AVAILABLE RECORDS section start

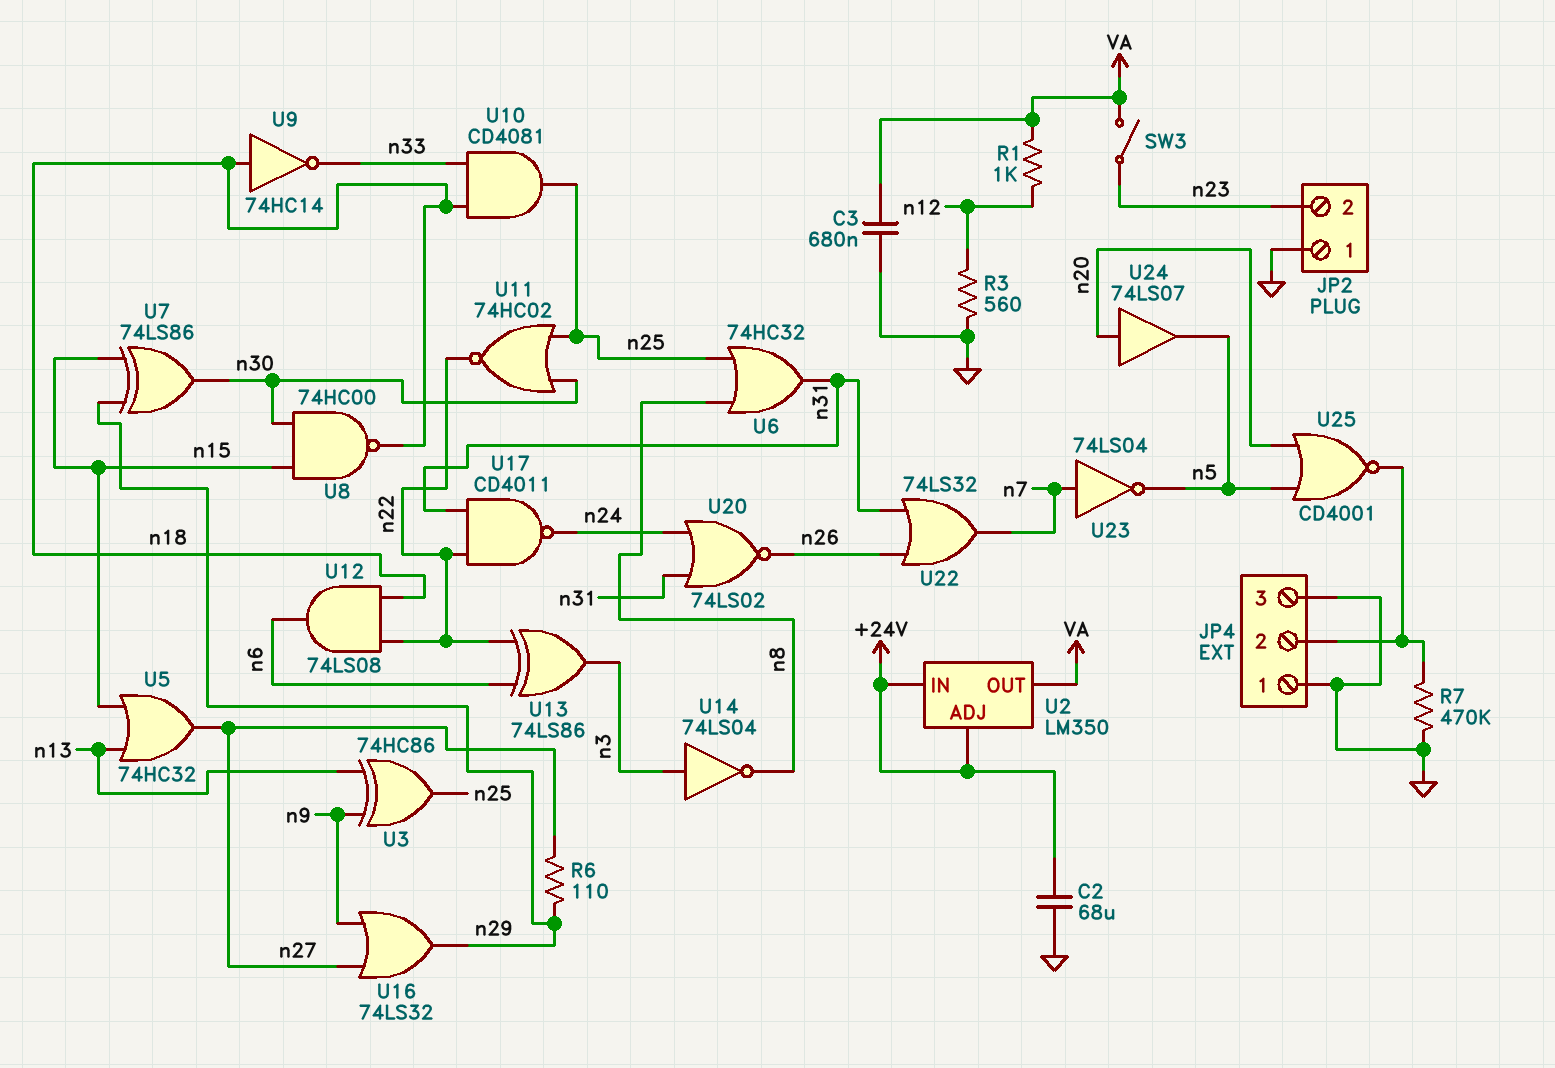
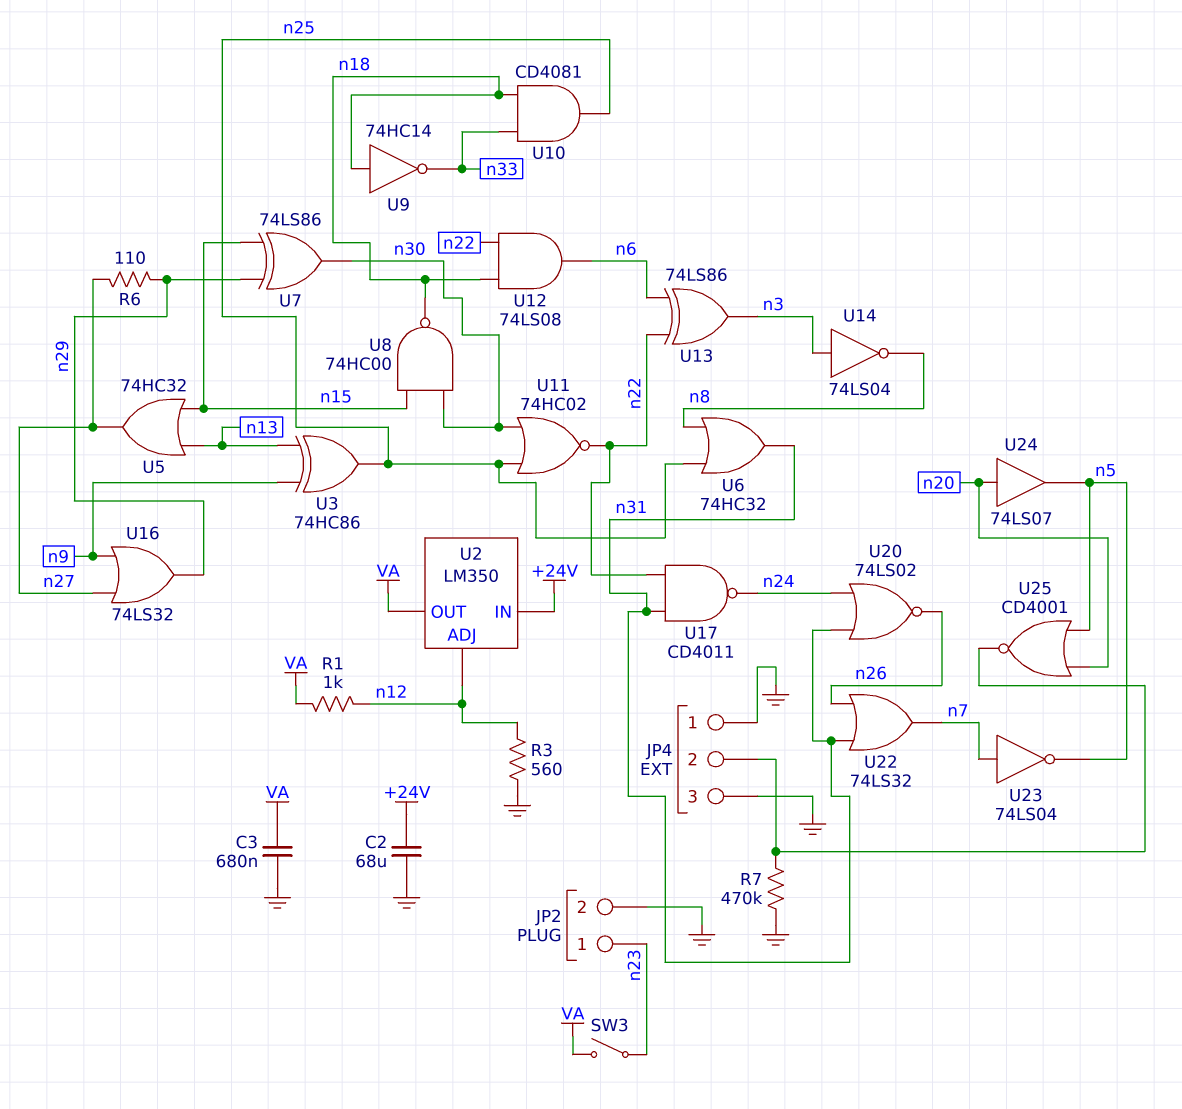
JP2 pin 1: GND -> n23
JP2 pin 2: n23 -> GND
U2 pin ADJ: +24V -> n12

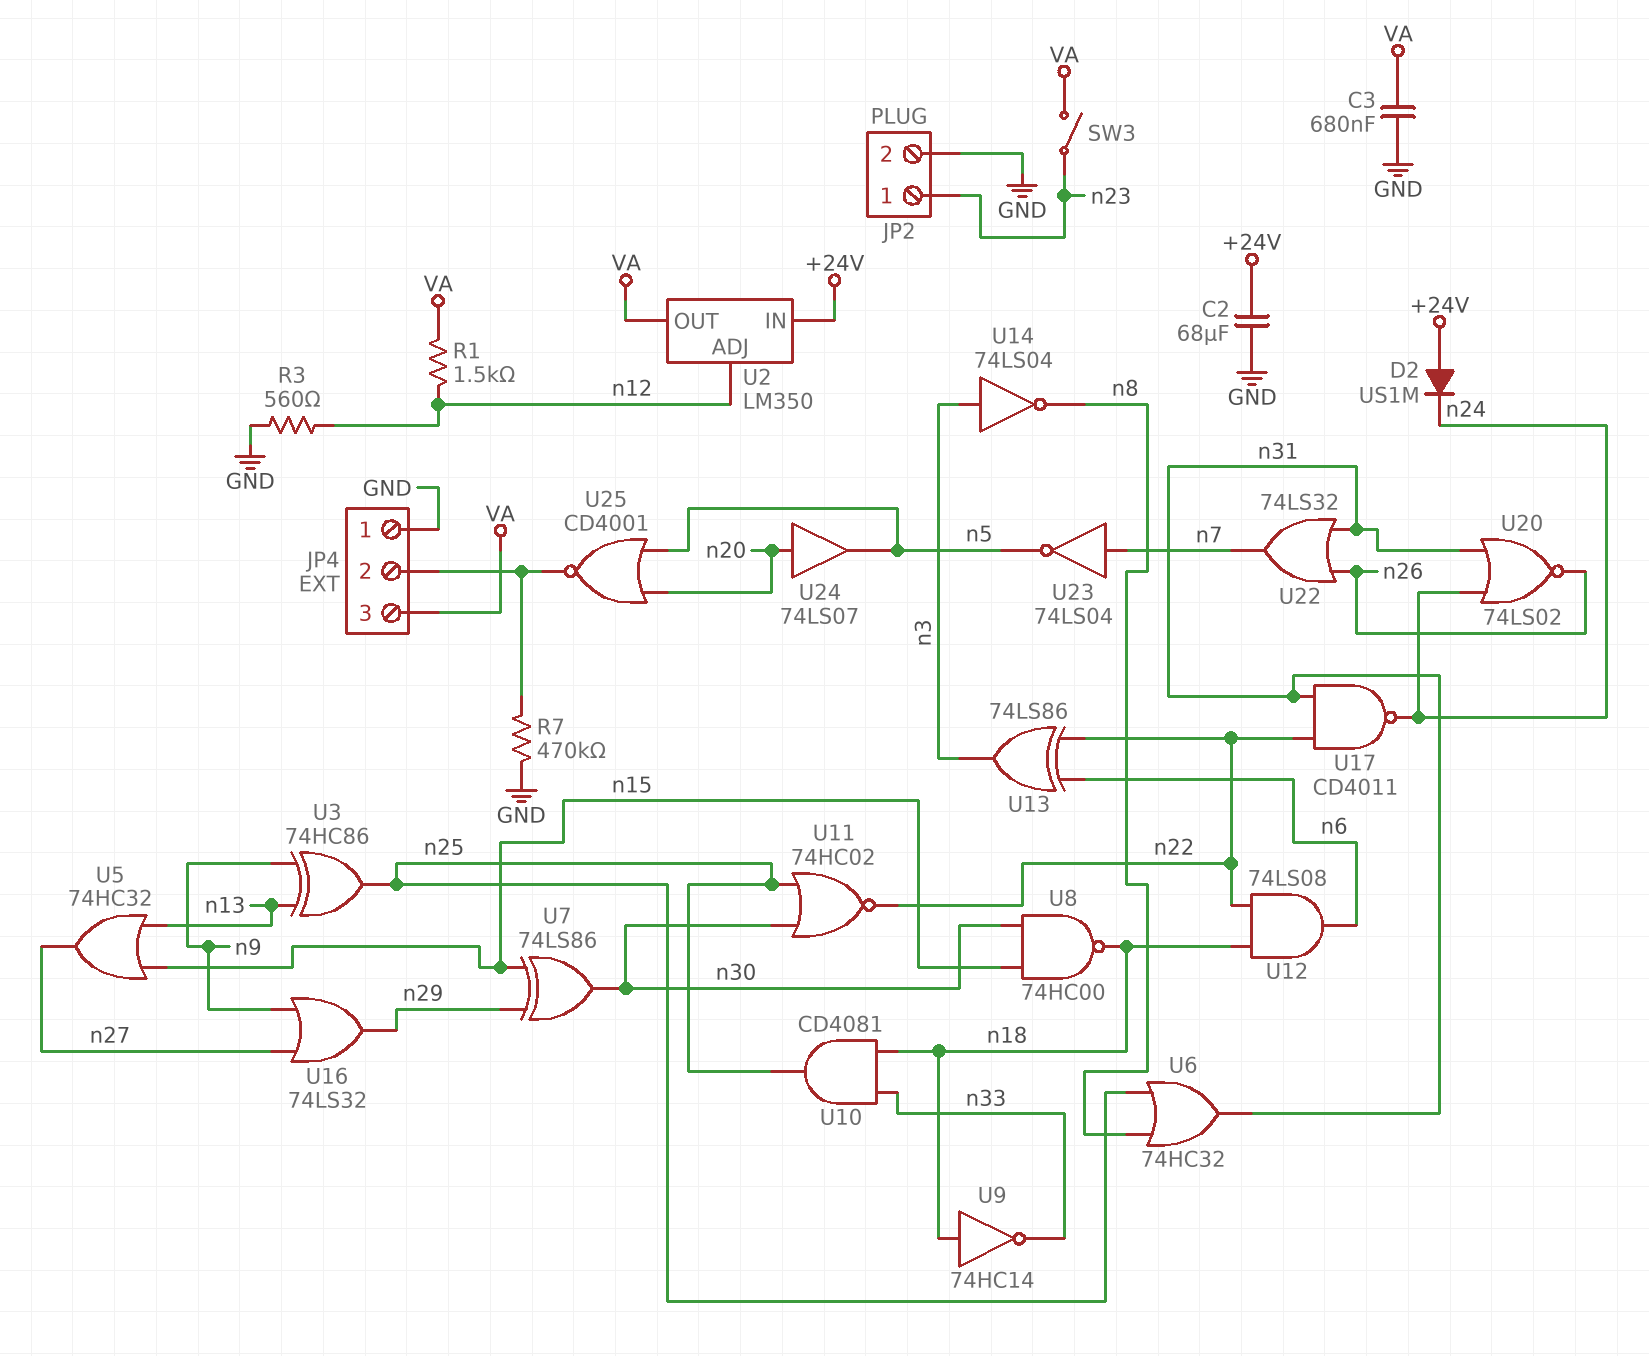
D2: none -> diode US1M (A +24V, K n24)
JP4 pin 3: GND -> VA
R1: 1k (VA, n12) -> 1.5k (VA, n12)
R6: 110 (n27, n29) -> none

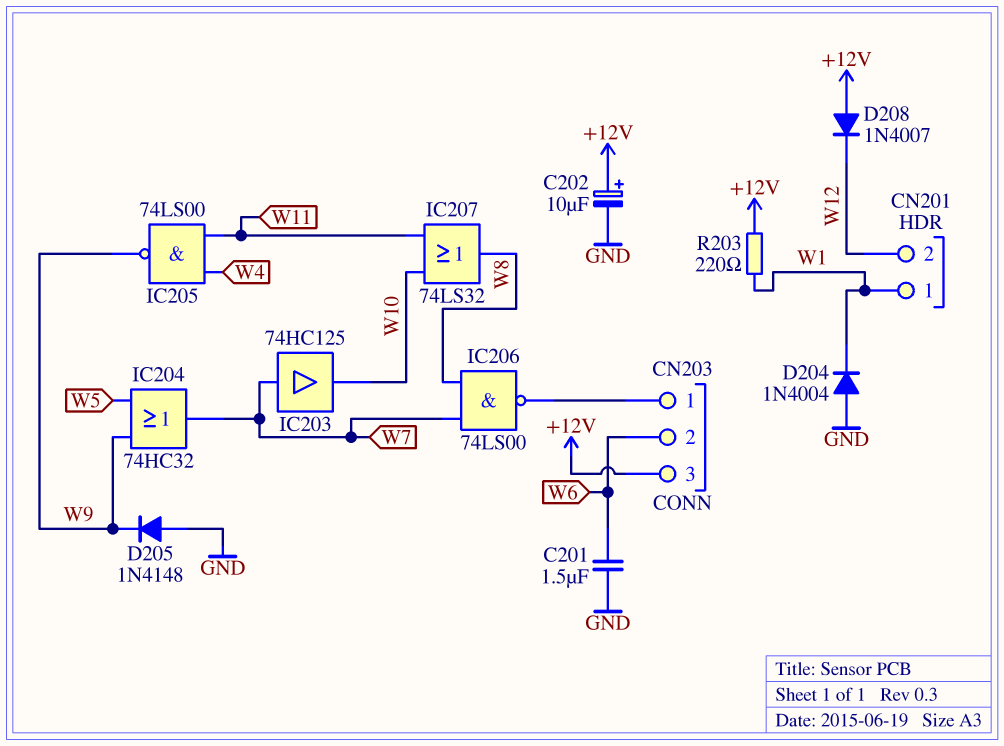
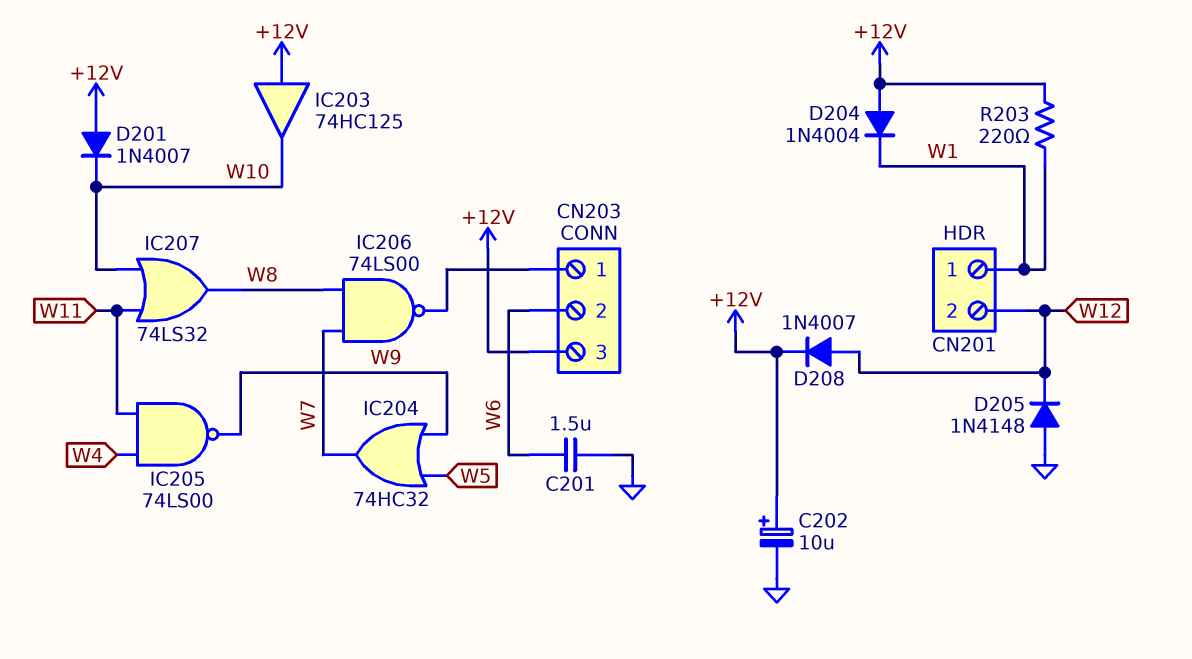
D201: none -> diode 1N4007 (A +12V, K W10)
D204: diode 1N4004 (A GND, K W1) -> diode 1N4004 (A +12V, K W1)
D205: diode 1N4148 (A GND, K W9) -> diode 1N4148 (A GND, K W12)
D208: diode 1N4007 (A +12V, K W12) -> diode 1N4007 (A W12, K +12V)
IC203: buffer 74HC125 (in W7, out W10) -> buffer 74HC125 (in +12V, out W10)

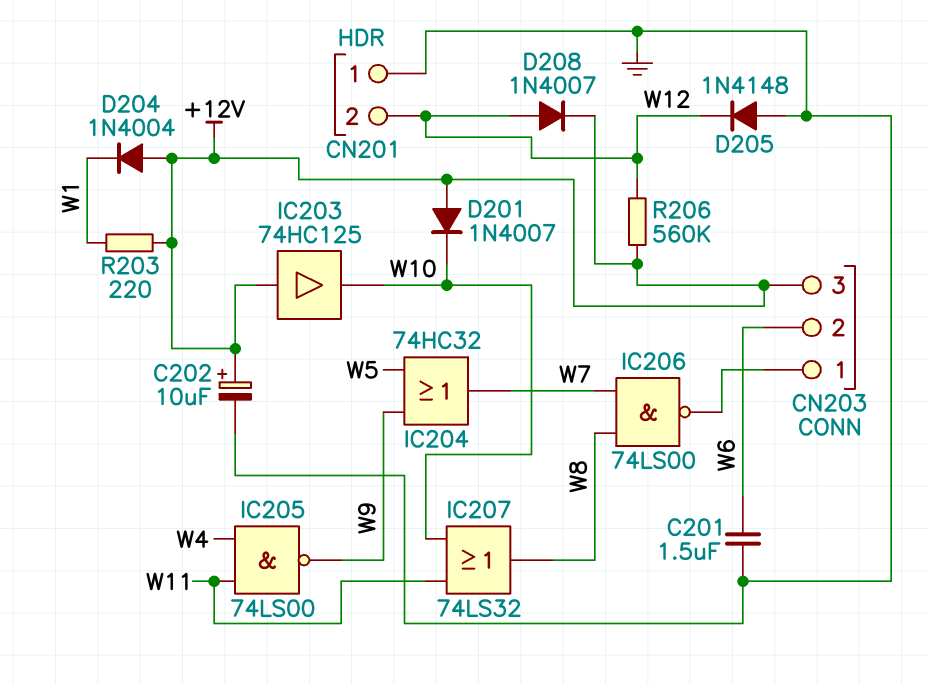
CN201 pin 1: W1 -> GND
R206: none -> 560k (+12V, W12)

AVAILABLE RECORDS section end

This task calls for the number of lines in the entries that contain the string "none", with no accompanying text.

FINAL ANSWER: 4